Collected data
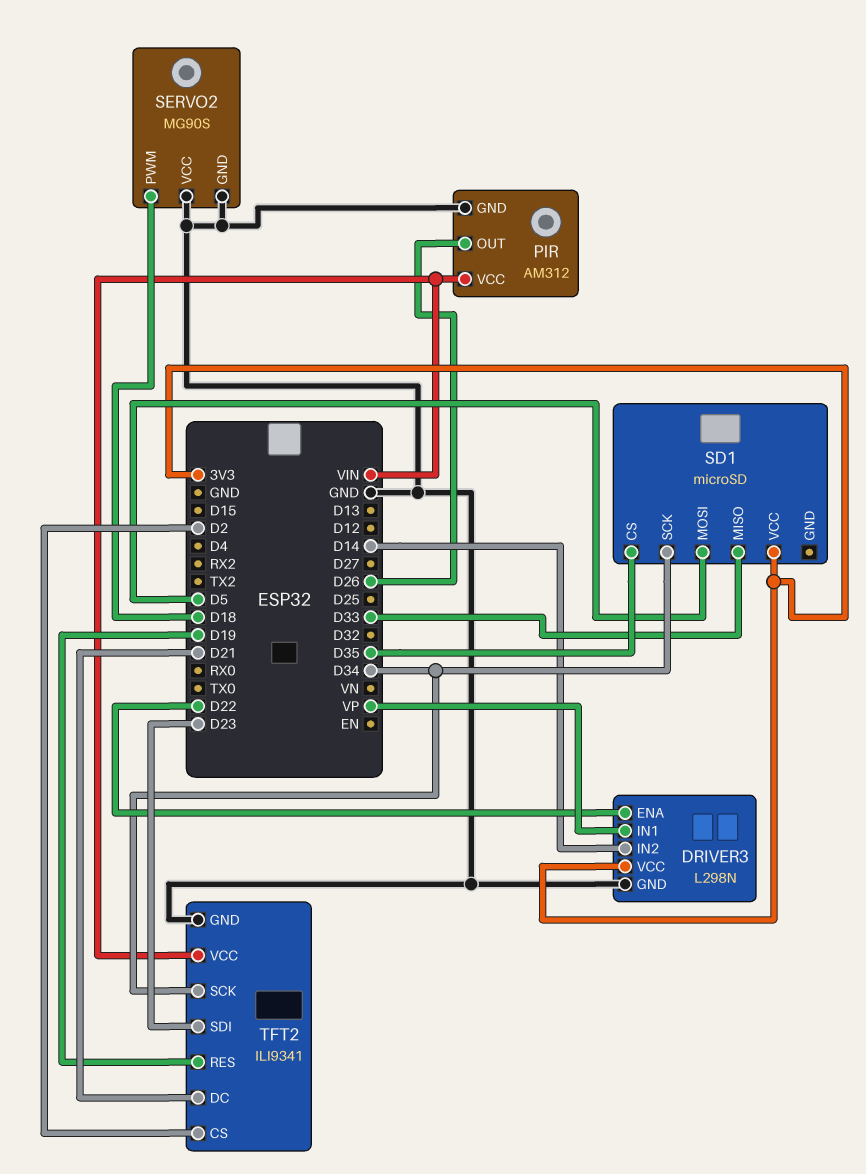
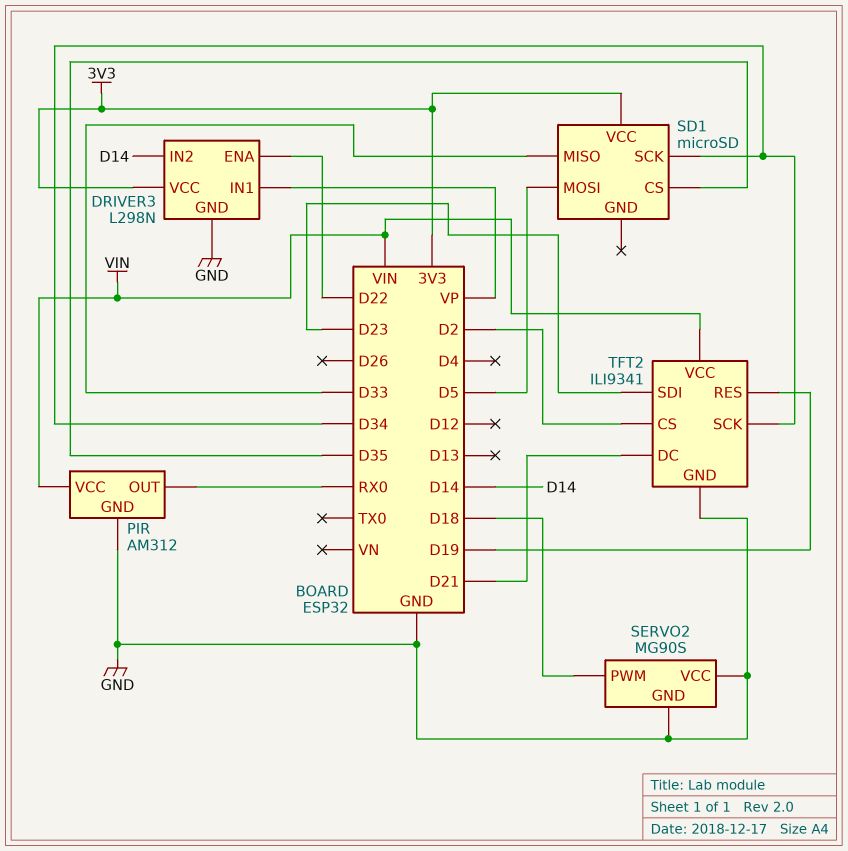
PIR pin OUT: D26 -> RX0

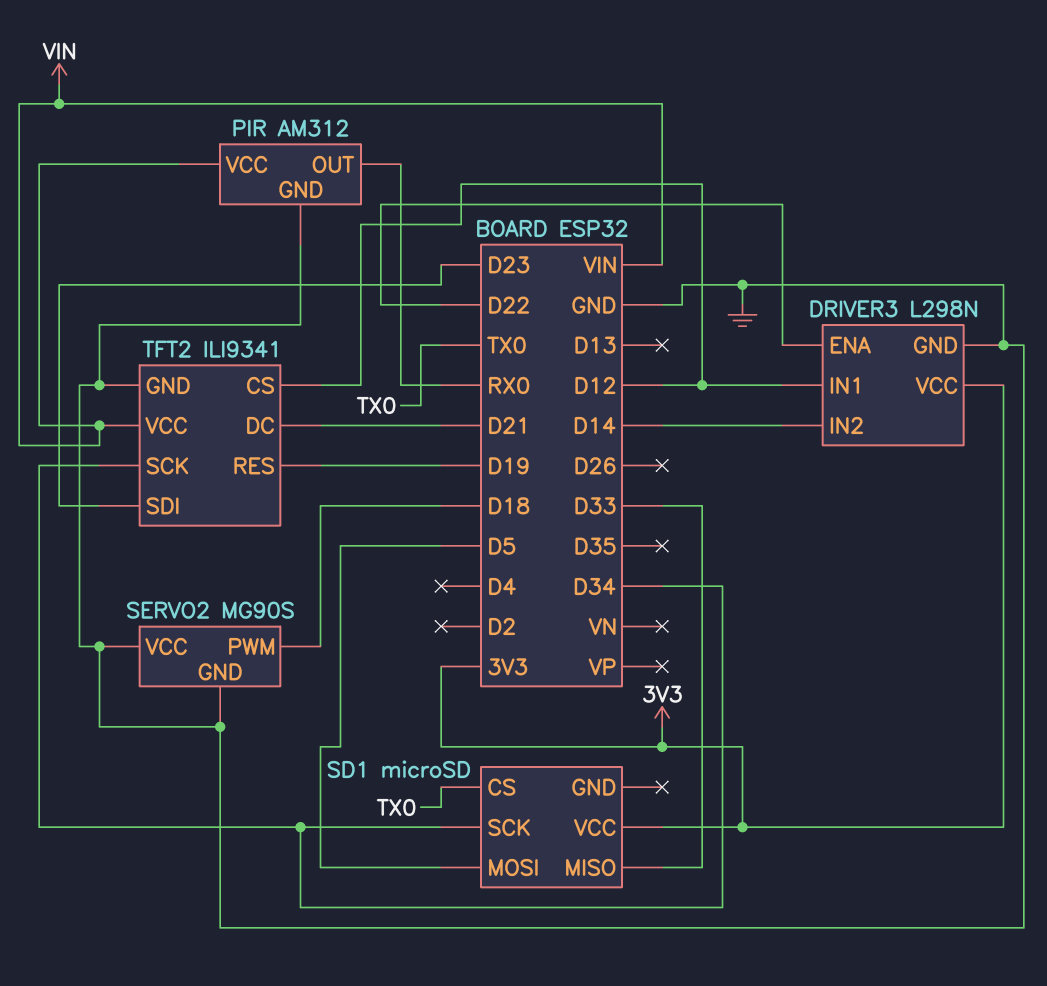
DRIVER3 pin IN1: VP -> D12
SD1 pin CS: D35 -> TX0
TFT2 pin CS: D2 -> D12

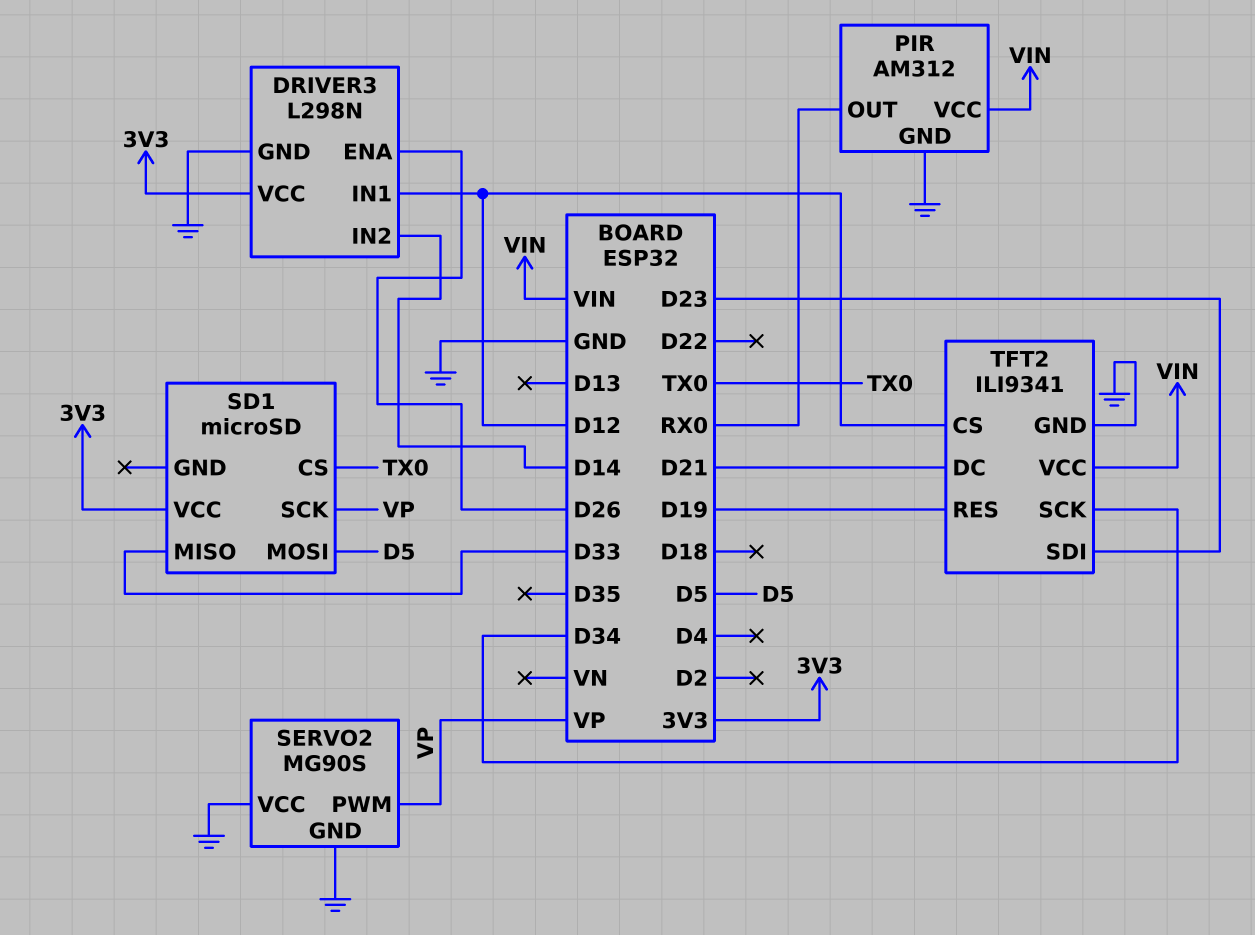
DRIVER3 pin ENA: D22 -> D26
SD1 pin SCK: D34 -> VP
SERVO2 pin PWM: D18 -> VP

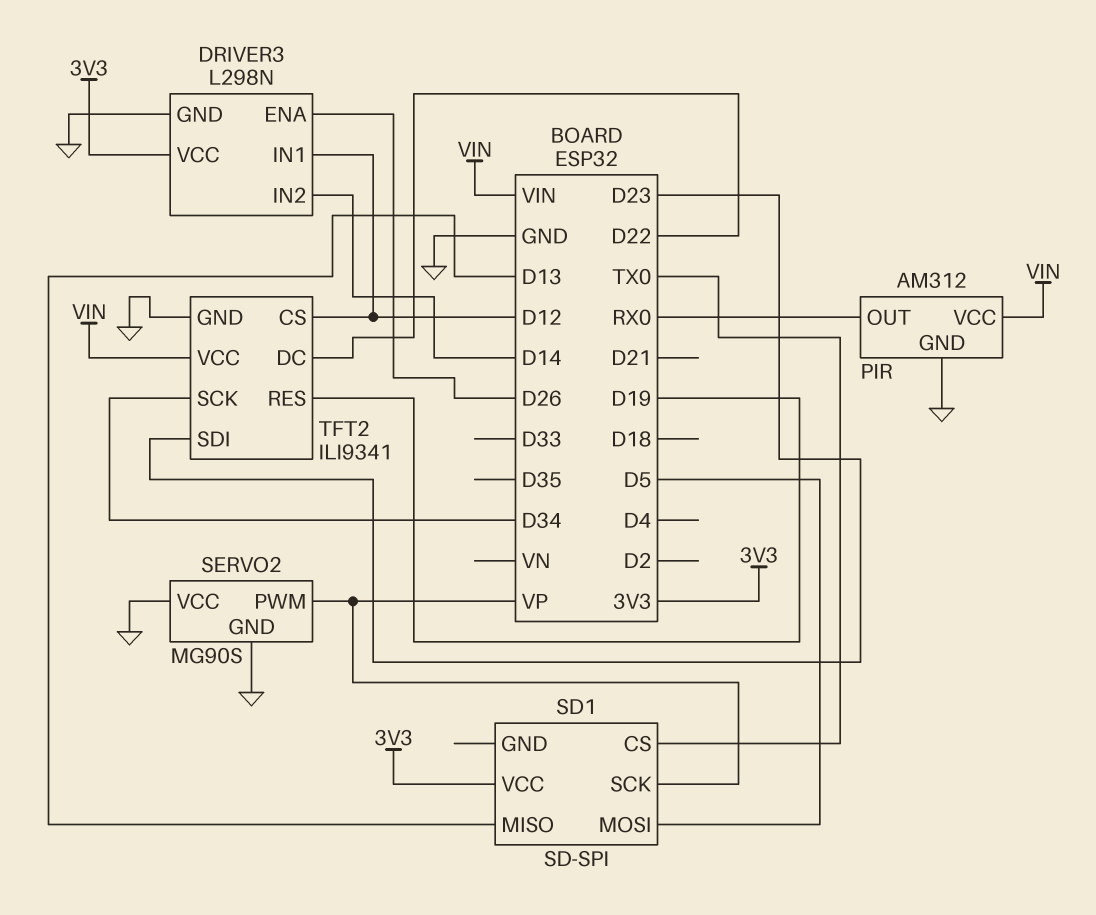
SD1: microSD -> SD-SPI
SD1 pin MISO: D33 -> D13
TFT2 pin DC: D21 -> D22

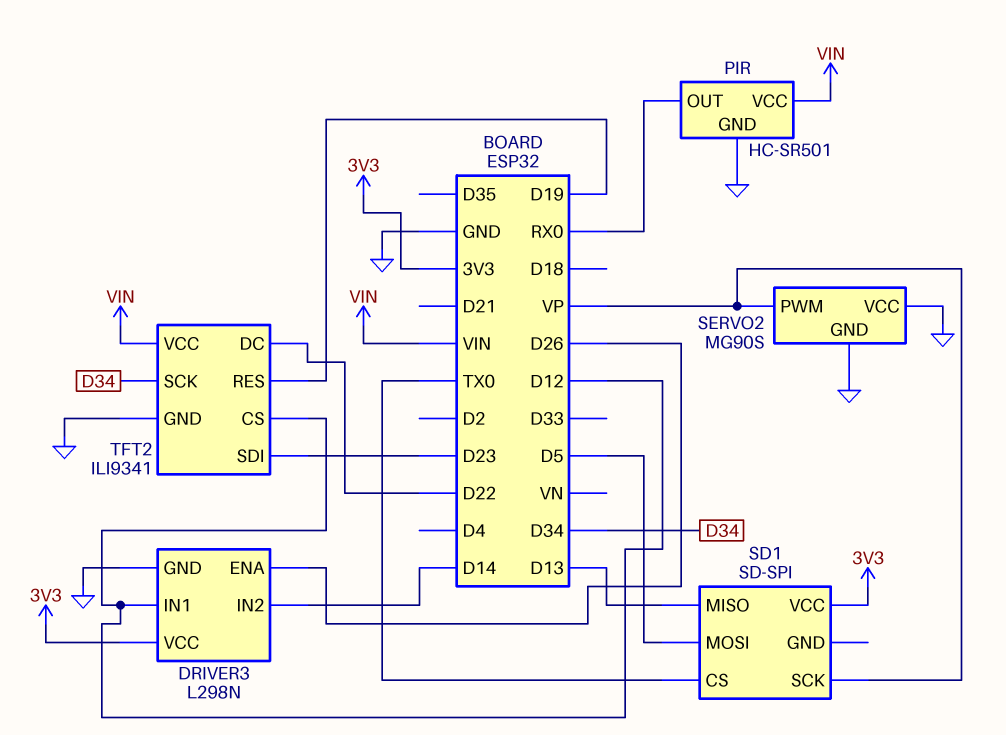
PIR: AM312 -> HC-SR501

Your task: Copy the final portion of the records: every line from the one containing "TFT2 pin CS: D2 -> D12" through the last, word for word, without pictures.

Answer to the exercise:
TFT2 pin CS: D2 -> D12

DRIVER3 pin ENA: D22 -> D26
SD1 pin SCK: D34 -> VP
SERVO2 pin PWM: D18 -> VP

SD1: microSD -> SD-SPI
SD1 pin MISO: D33 -> D13
TFT2 pin DC: D21 -> D22

PIR: AM312 -> HC-SR501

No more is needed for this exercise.